TO-DO ITEM
Your task is to show every line in the listing below that includes "blue".

MATERIAL FOR THIS EXERCISE
=== Begin Enclosure ===
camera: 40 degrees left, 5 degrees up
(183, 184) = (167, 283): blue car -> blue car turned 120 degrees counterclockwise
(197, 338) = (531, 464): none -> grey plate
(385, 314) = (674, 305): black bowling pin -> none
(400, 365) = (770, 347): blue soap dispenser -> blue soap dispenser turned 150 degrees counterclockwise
=== End Enclosure ===
=== Begin Enclosure ===
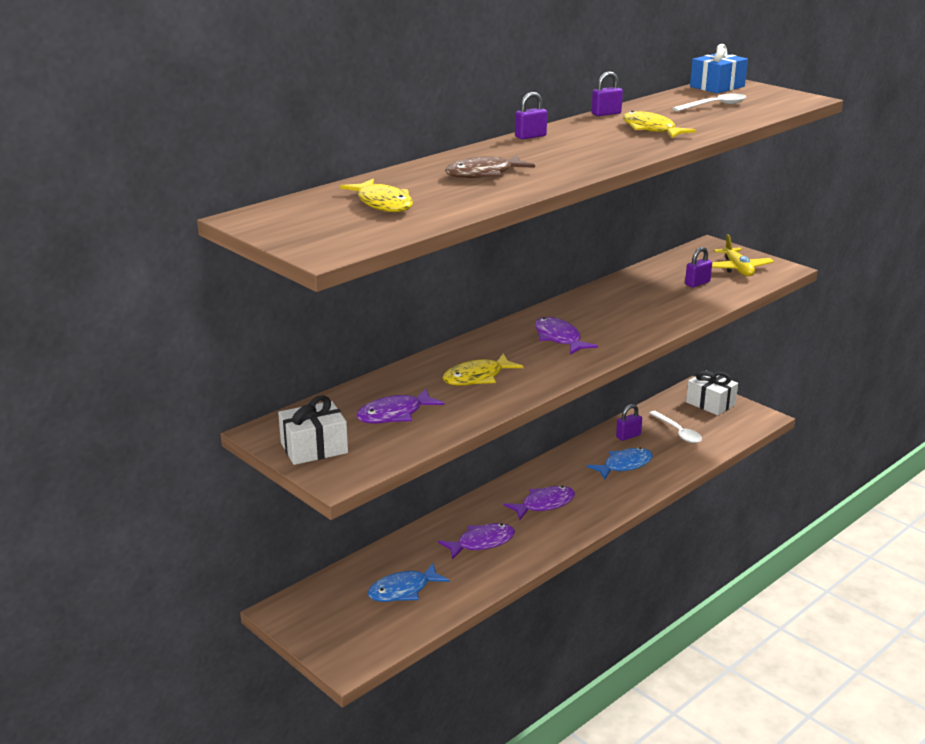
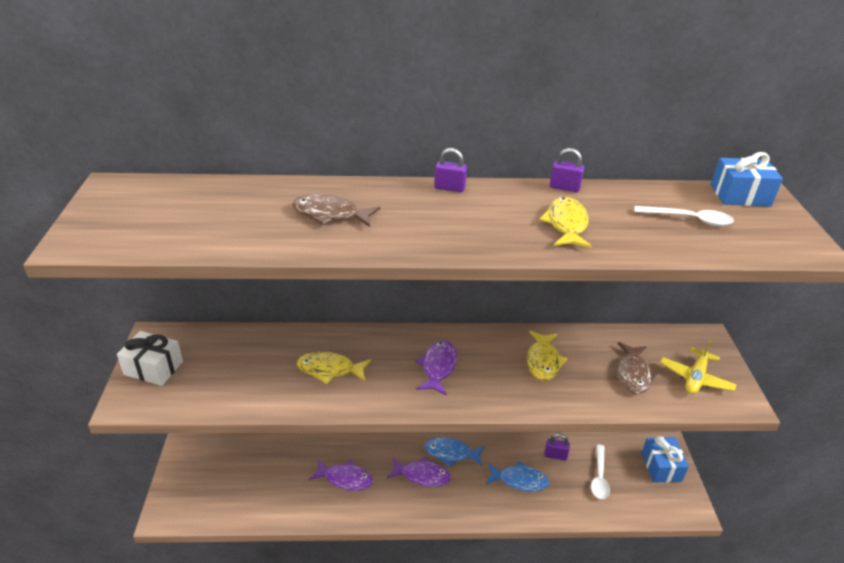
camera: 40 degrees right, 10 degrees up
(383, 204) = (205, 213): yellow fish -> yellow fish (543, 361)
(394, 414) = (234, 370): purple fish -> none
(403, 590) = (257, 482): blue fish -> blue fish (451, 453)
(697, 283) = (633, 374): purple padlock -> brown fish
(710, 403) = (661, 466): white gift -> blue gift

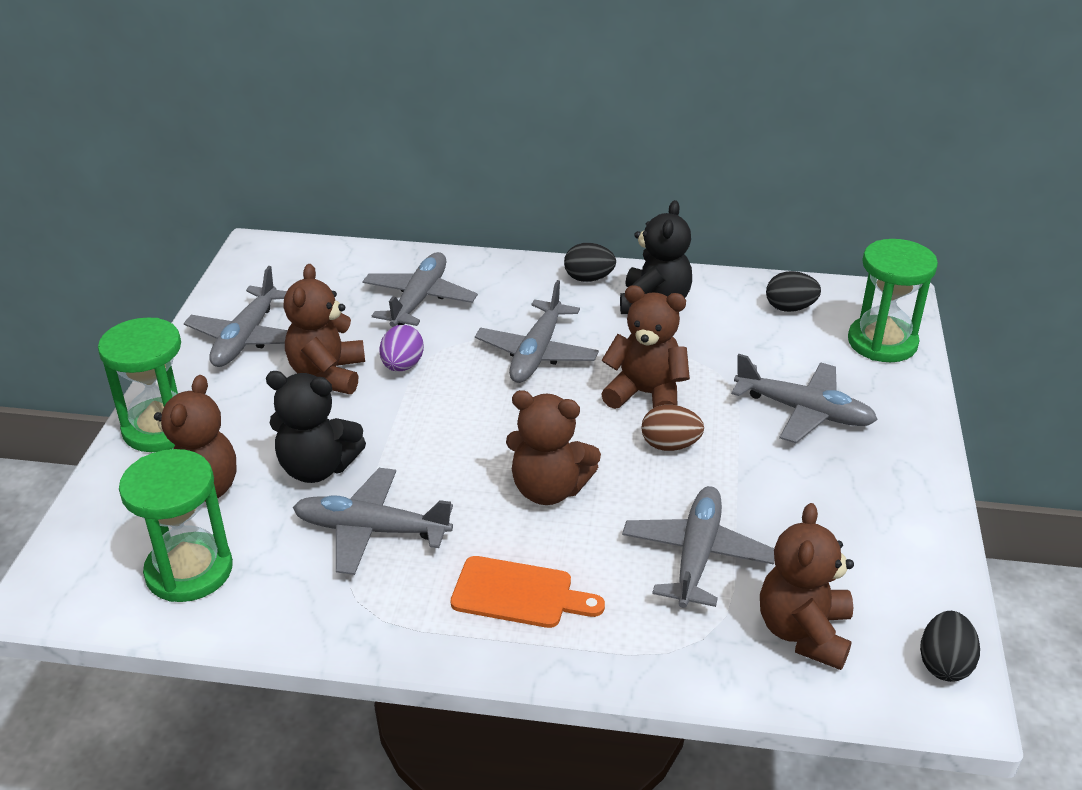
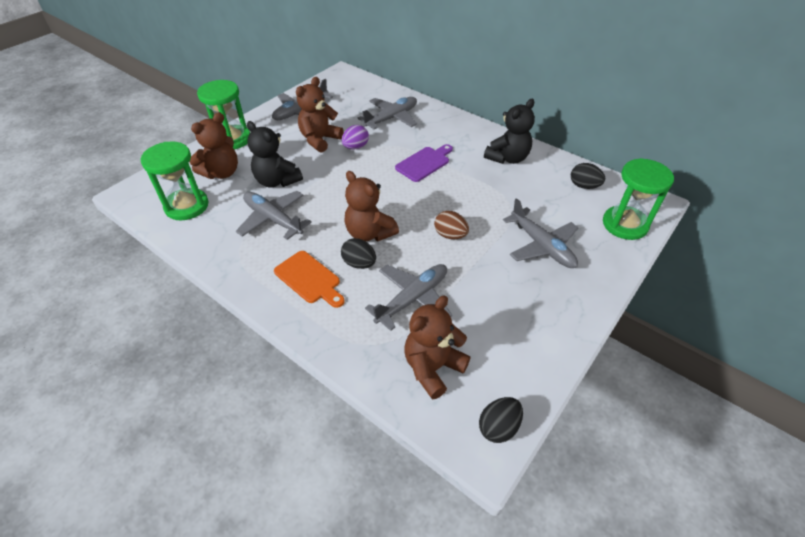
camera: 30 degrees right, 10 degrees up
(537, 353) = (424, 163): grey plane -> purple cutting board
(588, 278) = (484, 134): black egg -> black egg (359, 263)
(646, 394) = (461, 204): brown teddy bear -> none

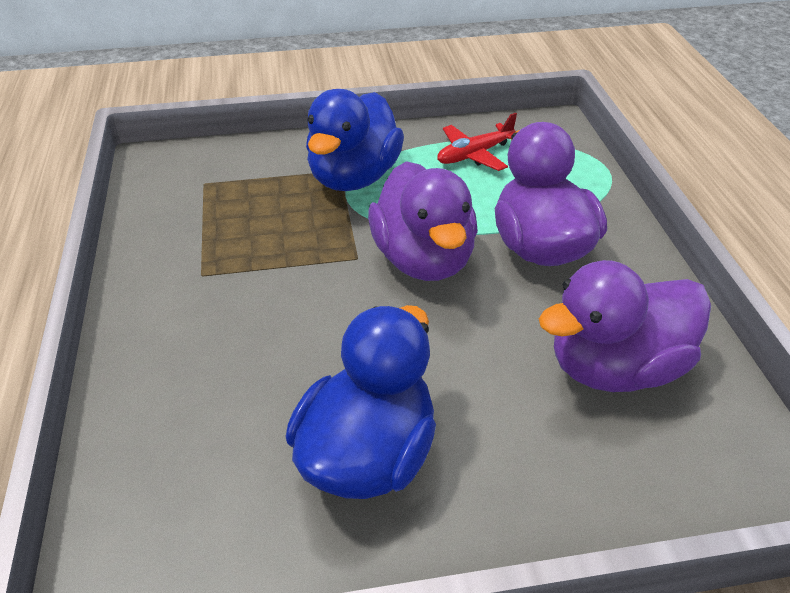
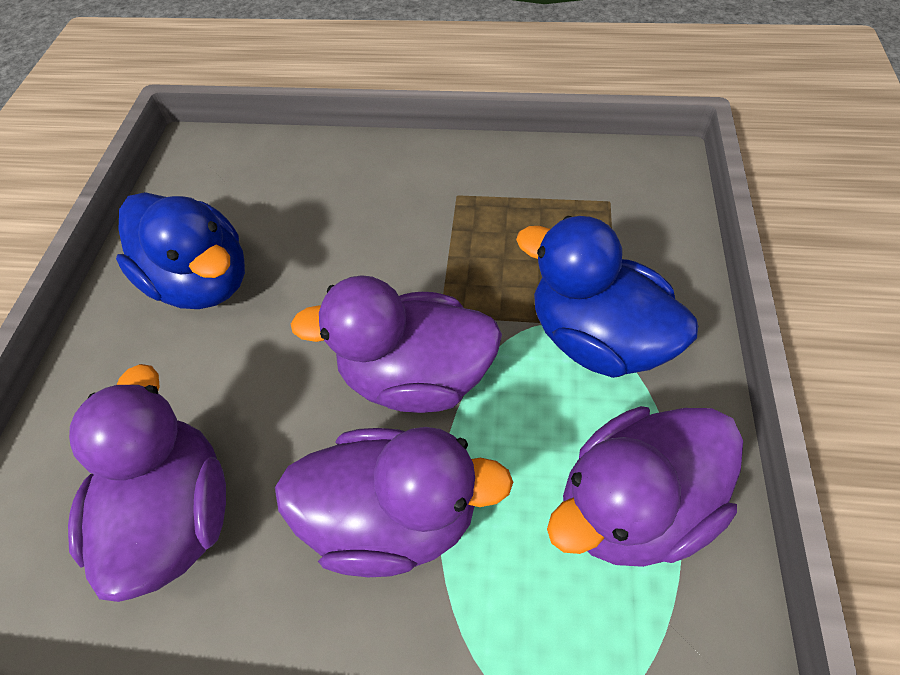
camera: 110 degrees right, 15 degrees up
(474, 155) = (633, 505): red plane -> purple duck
=== End Enclosure ===
SOLUTION TO THIS PROBLEM
(183, 184) = (167, 283): blue car -> blue car turned 120 degrees counterclockwise
(400, 365) = (770, 347): blue soap dispenser -> blue soap dispenser turned 150 degrees counterclockwise
(403, 590) = (257, 482): blue fish -> blue fish (451, 453)
(710, 403) = (661, 466): white gift -> blue gift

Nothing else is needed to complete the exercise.